Object tracking records:
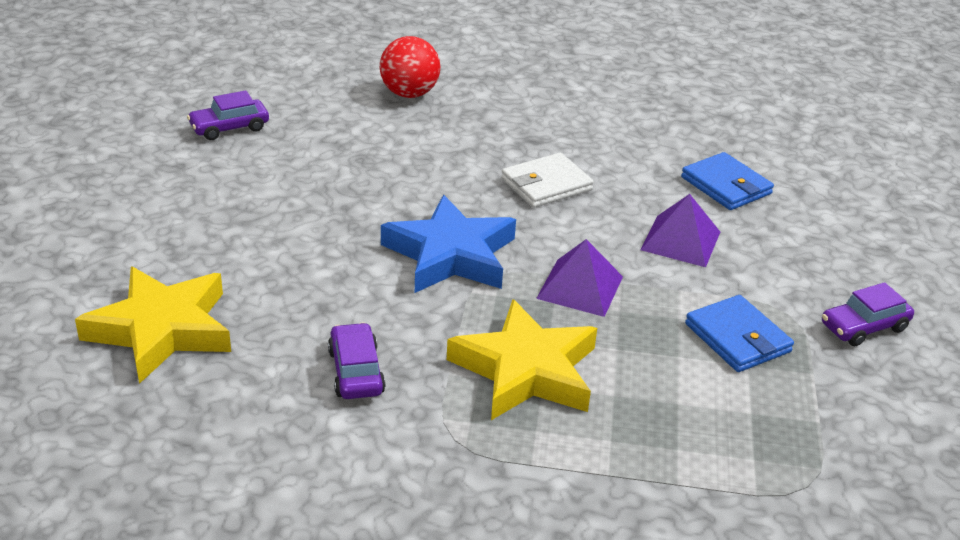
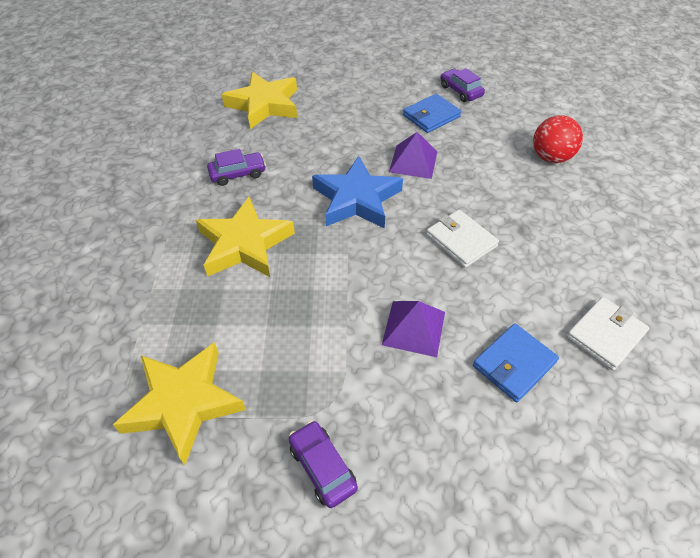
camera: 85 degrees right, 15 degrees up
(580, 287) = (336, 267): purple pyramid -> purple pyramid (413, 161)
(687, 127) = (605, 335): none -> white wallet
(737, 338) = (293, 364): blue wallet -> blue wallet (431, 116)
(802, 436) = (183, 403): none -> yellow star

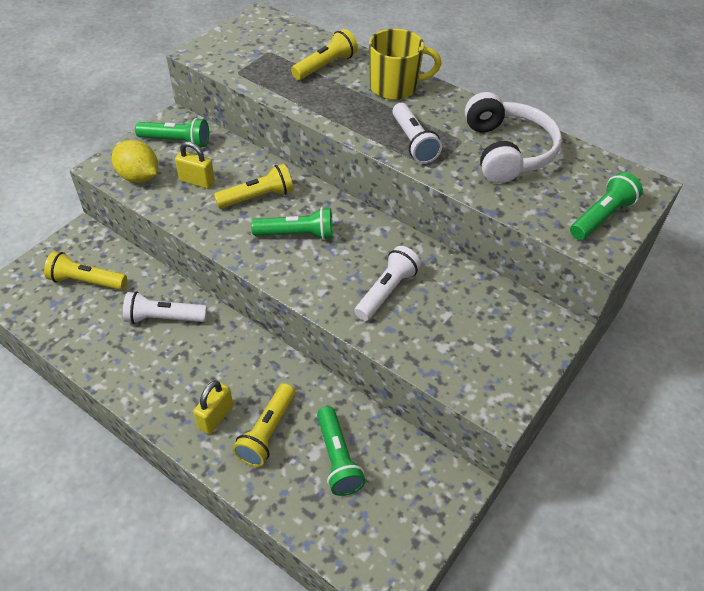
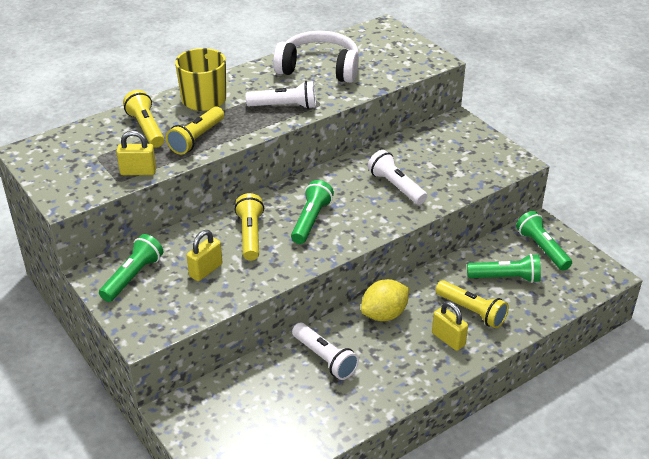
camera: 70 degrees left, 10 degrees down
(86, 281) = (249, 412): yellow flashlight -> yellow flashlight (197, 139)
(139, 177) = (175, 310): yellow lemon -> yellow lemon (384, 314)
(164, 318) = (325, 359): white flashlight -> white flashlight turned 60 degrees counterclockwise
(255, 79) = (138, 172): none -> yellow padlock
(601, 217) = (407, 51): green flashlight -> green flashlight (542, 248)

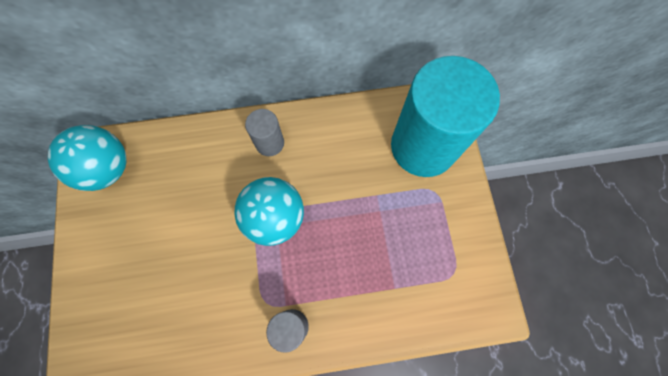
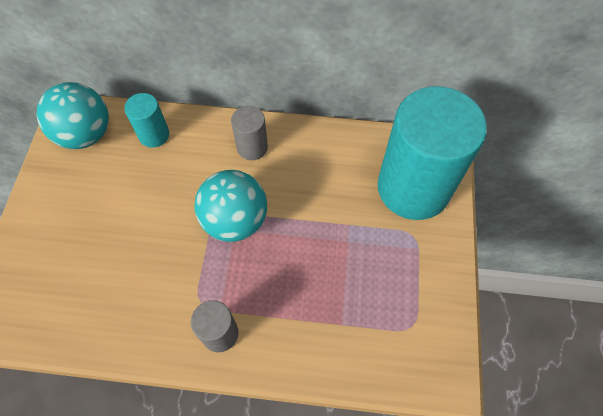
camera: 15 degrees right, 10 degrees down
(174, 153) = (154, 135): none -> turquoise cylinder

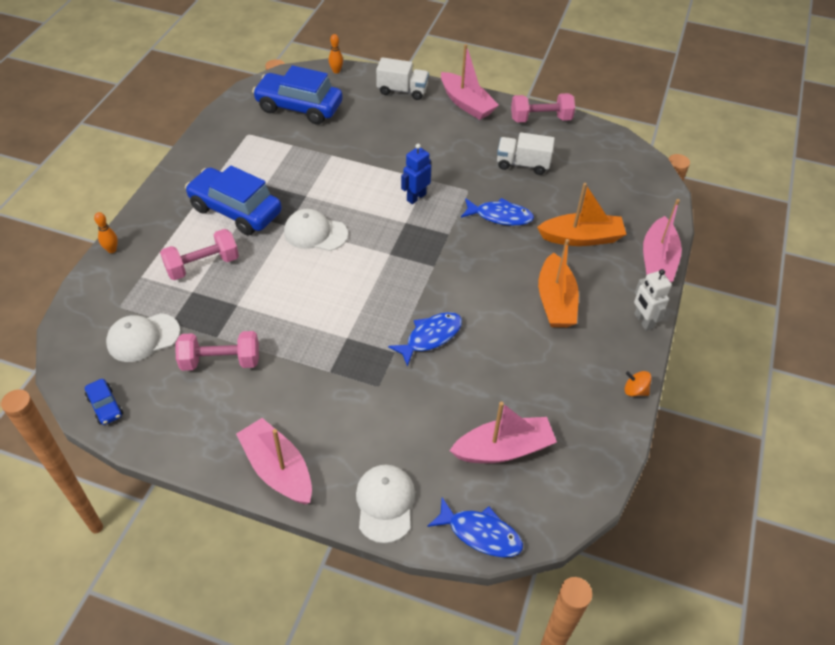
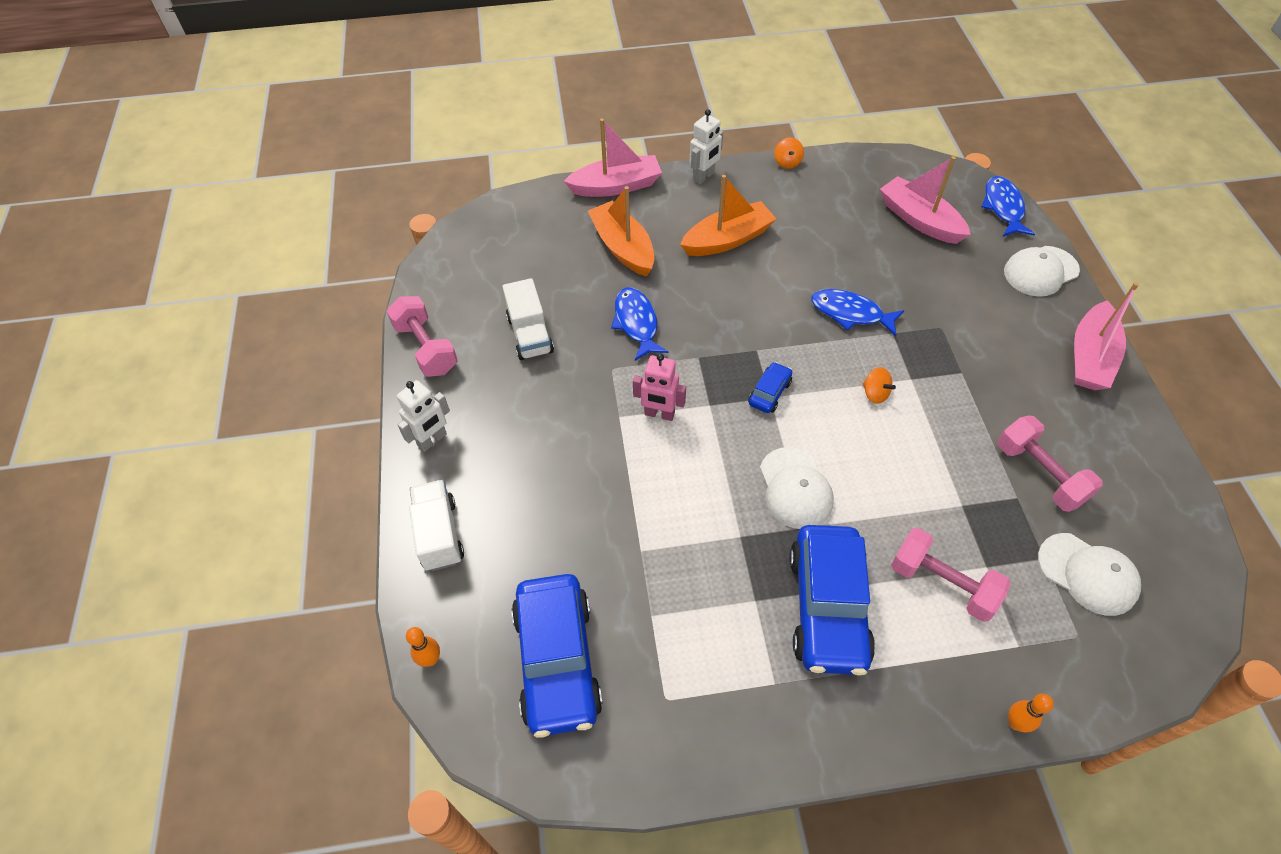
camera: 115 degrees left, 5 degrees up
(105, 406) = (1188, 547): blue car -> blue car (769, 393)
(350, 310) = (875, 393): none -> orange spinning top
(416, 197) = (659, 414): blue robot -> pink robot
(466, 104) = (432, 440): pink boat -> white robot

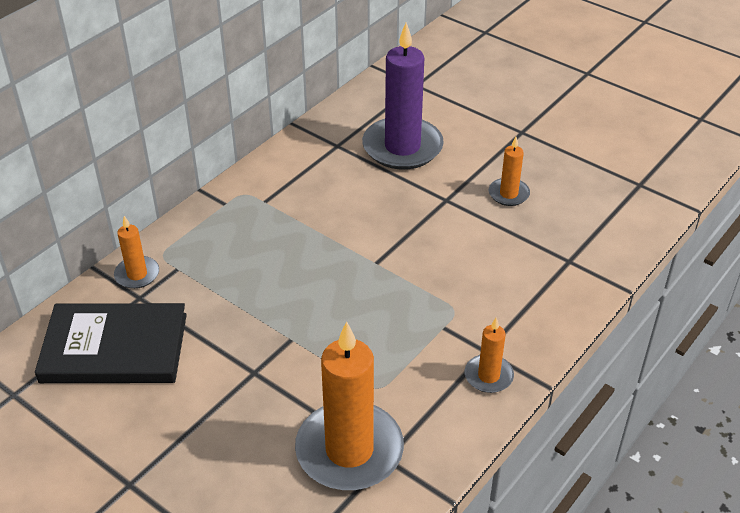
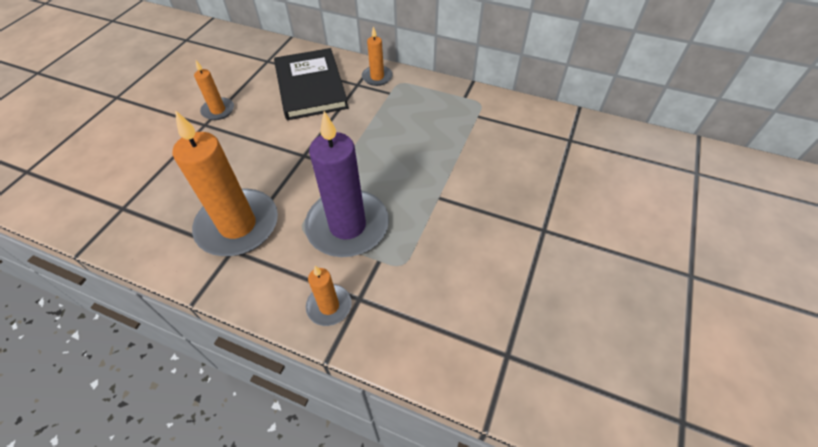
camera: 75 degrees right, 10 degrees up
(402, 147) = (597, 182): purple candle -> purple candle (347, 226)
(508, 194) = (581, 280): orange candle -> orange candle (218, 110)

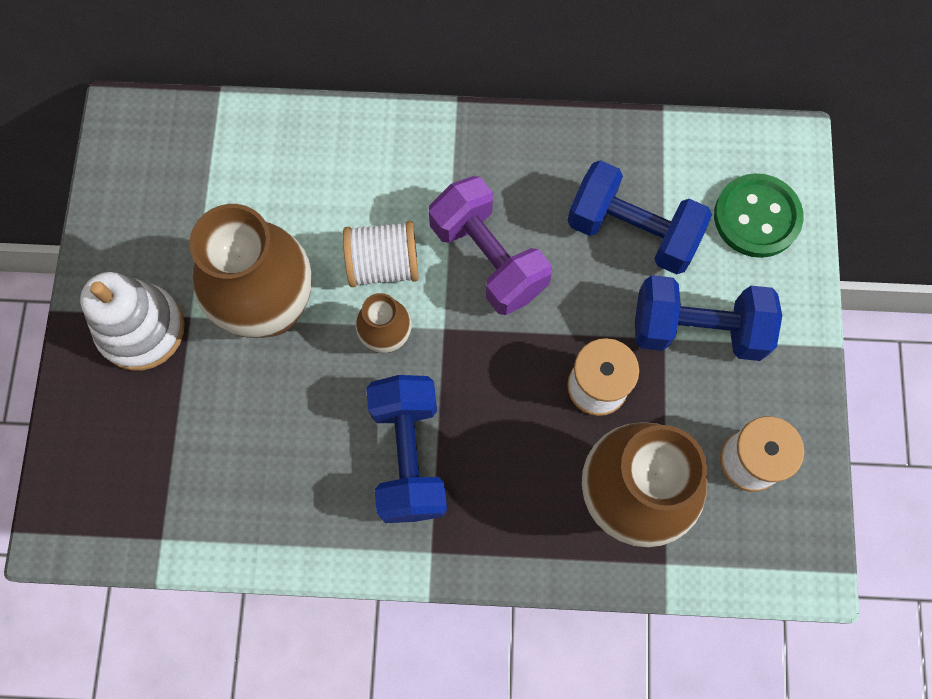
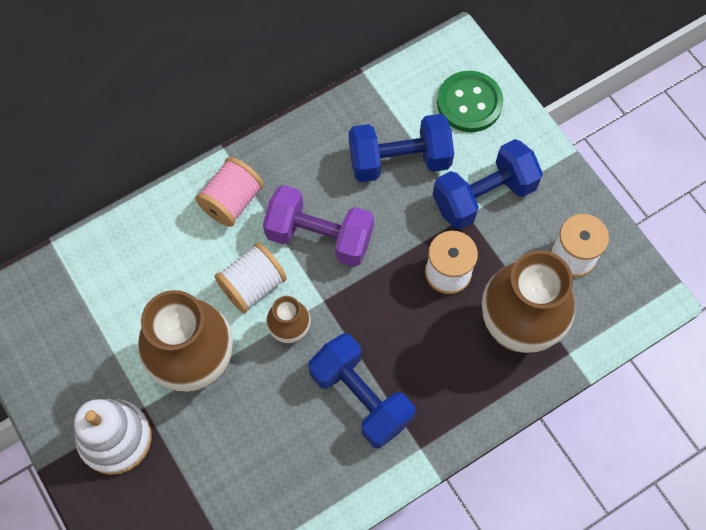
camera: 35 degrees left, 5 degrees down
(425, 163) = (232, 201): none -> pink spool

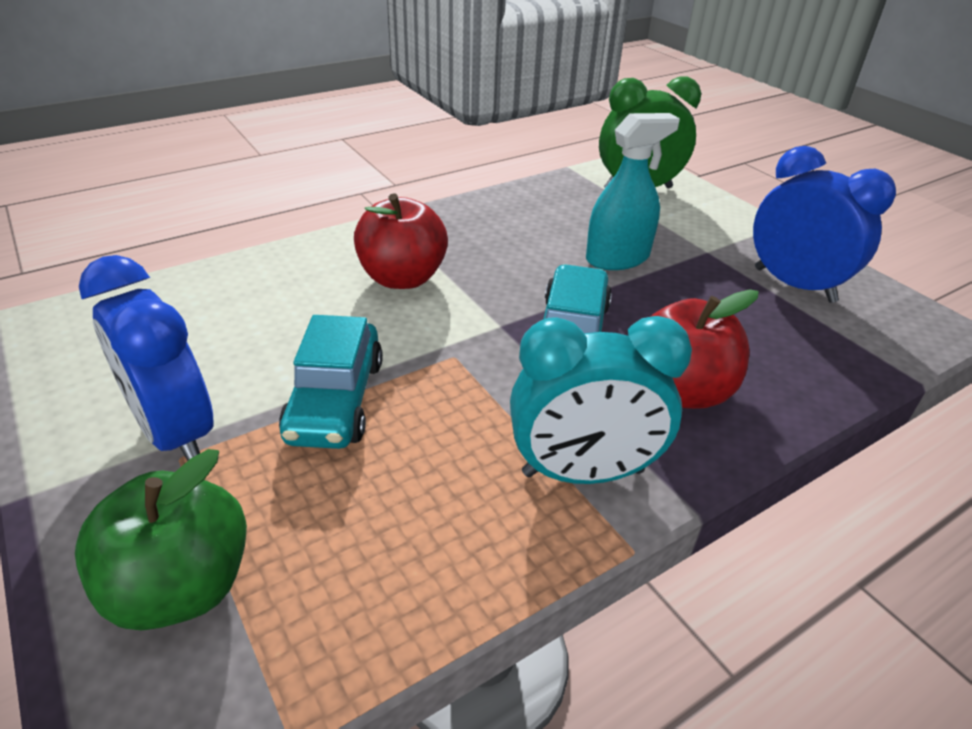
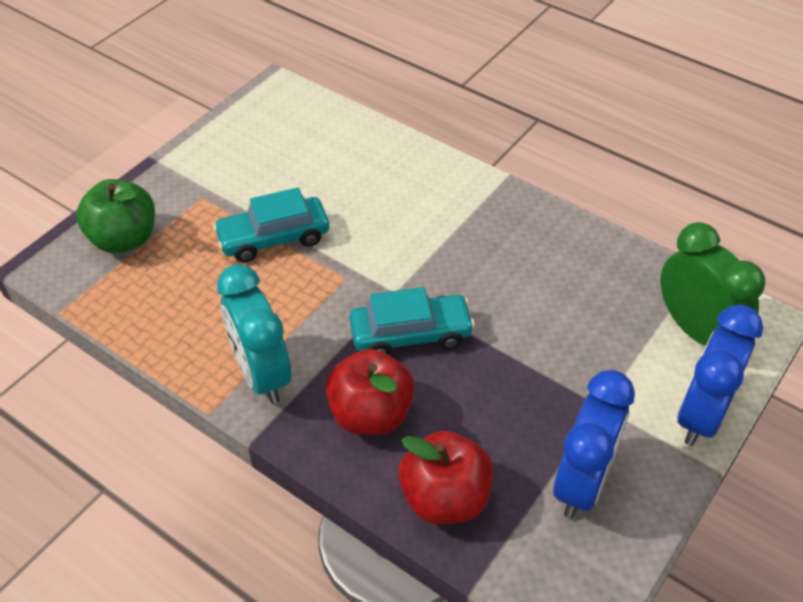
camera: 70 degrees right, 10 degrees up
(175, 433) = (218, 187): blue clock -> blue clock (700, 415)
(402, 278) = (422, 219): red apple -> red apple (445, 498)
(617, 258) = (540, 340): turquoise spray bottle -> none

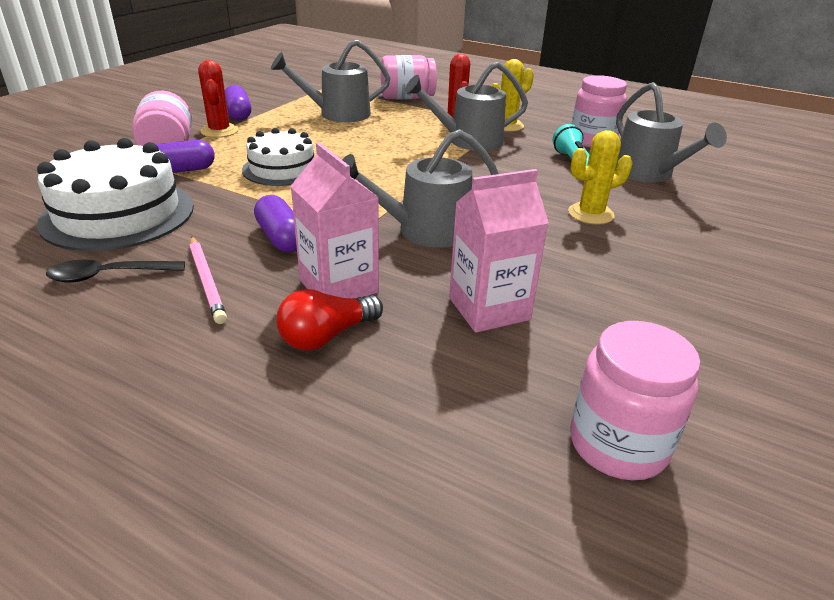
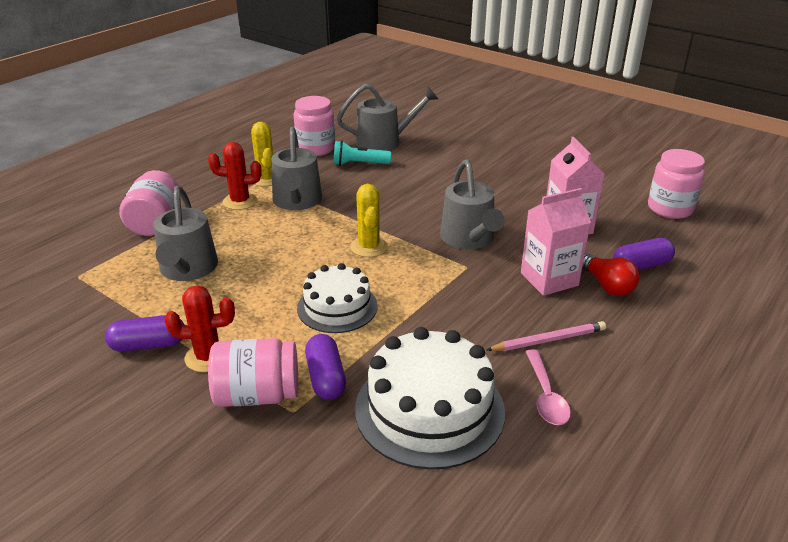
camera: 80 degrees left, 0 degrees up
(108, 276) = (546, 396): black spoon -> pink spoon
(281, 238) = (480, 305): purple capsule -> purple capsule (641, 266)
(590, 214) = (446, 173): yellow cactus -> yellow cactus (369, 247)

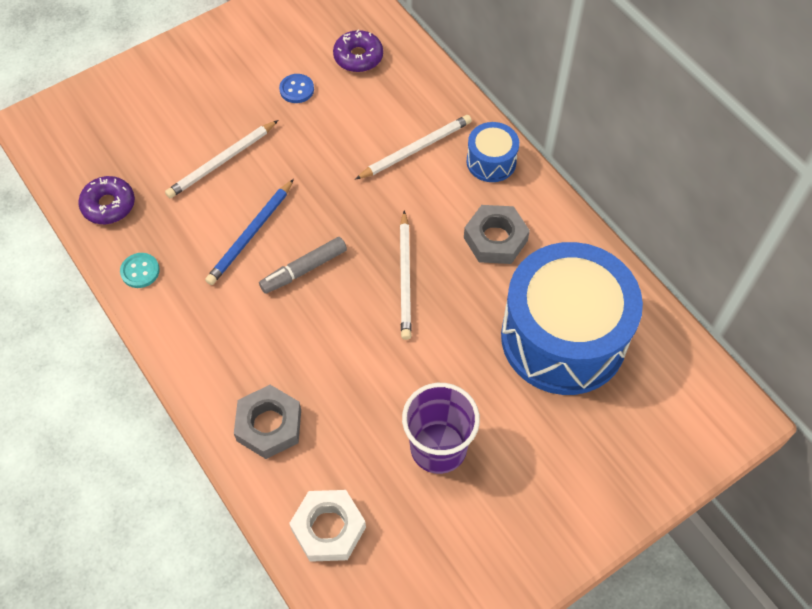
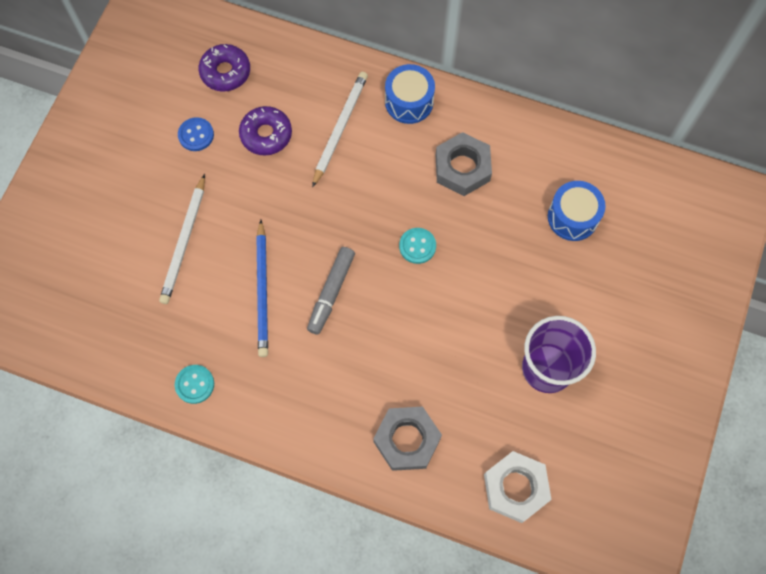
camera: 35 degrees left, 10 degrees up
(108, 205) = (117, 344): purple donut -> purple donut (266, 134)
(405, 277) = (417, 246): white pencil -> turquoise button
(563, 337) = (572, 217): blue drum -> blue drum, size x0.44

* [ACTIVITY]: Print every line above once more, exactly. Omit the pictures.

* [YOUR SOLUTION]:
camera: 85 degrees right, 15 degrees up
(580, 287) = (336, 267): purple pyramid -> purple pyramid (413, 161)
(687, 127) = (605, 335): none -> white wallet
(737, 338) = (293, 364): blue wallet -> blue wallet (431, 116)
(802, 436) = (183, 403): none -> yellow star

camera: 70 degrees left, 10 degrees down
(86, 281) = (249, 412): yellow flashlight -> yellow flashlight (197, 139)
(139, 177) = (175, 310): yellow lemon -> yellow lemon (384, 314)
(164, 318) = (325, 359): white flashlight -> white flashlight turned 60 degrees counterclockwise
(255, 79) = (138, 172): none -> yellow padlock
(601, 217) = (407, 51): green flashlight -> green flashlight (542, 248)

camera: 15 degrees right, 10 degrees down
(174, 153) = (154, 135): none -> turquoise cylinder

camera: 115 degrees left, 5 degrees up
(105, 406) = (1188, 547): blue car -> blue car (769, 393)
(350, 310) = (875, 393): none -> orange spinning top
(416, 197) = (659, 414): blue robot -> pink robot
(466, 104) = (432, 440): pink boat -> white robot

camera: 75 degrees right, 10 degrees up
(402, 147) = (597, 182): purple candle -> purple candle (347, 226)
(508, 194) = (581, 280): orange candle -> orange candle (218, 110)

camera: 35 degrees left, 5 degrees down
(425, 163) = (232, 201): none -> pink spool

camera: 70 degrees right, 10 degrees up
(175, 433) = (218, 187): blue clock -> blue clock (700, 415)
(402, 278) = (422, 219): red apple -> red apple (445, 498)
(617, 258) = (540, 340): turquoise spray bottle -> none

camera: 80 degrees left, 0 degrees up
(108, 276) = (546, 396): black spoon -> pink spoon
(281, 238) = (480, 305): purple capsule -> purple capsule (641, 266)
(590, 214) = (446, 173): yellow cactus -> yellow cactus (369, 247)

camera: 35 degrees left, 10 degrees up
(108, 205) = (117, 344): purple donut -> purple donut (266, 134)
(405, 277) = (417, 246): white pencil -> turquoise button
(563, 337) = (572, 217): blue drum -> blue drum, size x0.44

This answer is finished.